# CUPLIKAN DATA:
=======
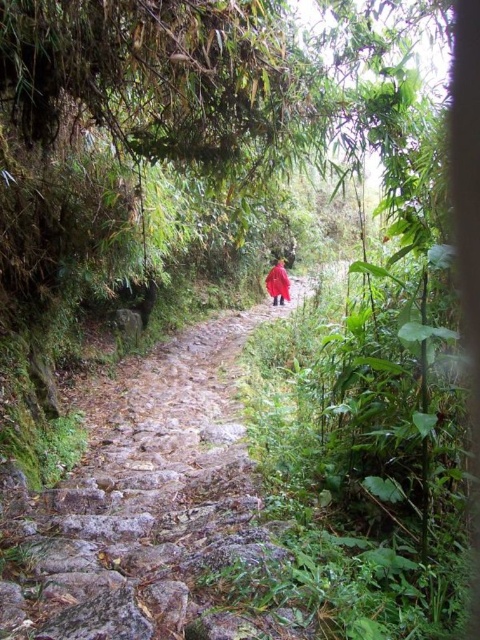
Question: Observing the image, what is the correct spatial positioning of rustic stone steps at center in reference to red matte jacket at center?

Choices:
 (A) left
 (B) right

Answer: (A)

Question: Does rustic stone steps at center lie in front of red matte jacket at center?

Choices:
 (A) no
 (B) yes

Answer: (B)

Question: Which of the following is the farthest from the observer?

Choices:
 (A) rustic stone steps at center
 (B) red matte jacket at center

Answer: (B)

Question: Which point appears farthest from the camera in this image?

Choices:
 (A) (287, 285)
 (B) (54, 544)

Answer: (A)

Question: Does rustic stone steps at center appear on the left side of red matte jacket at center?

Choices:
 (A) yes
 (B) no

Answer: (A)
=======
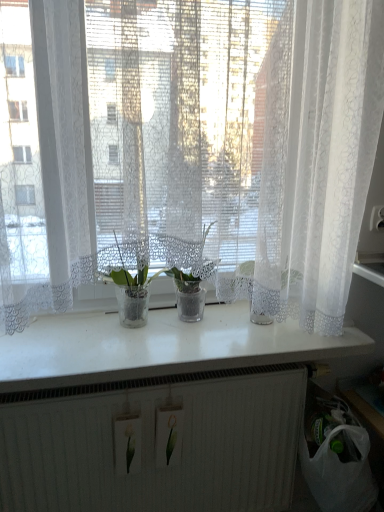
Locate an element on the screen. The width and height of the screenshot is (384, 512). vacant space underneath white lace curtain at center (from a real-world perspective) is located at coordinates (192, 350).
=======
# TUGAS WAJIB:
Kumpulkan semua baris dari entri di atas yang memuat kata "steps".

# JAWABAN:
Question: Observing the image, what is the correct spatial positioning of rustic stone steps at center in reference to red matte jacket at center?
Question: Does rustic stone steps at center lie in front of red matte jacket at center?
 (A) rustic stone steps at center
Question: Does rustic stone steps at center appear on the left side of red matte jacket at center?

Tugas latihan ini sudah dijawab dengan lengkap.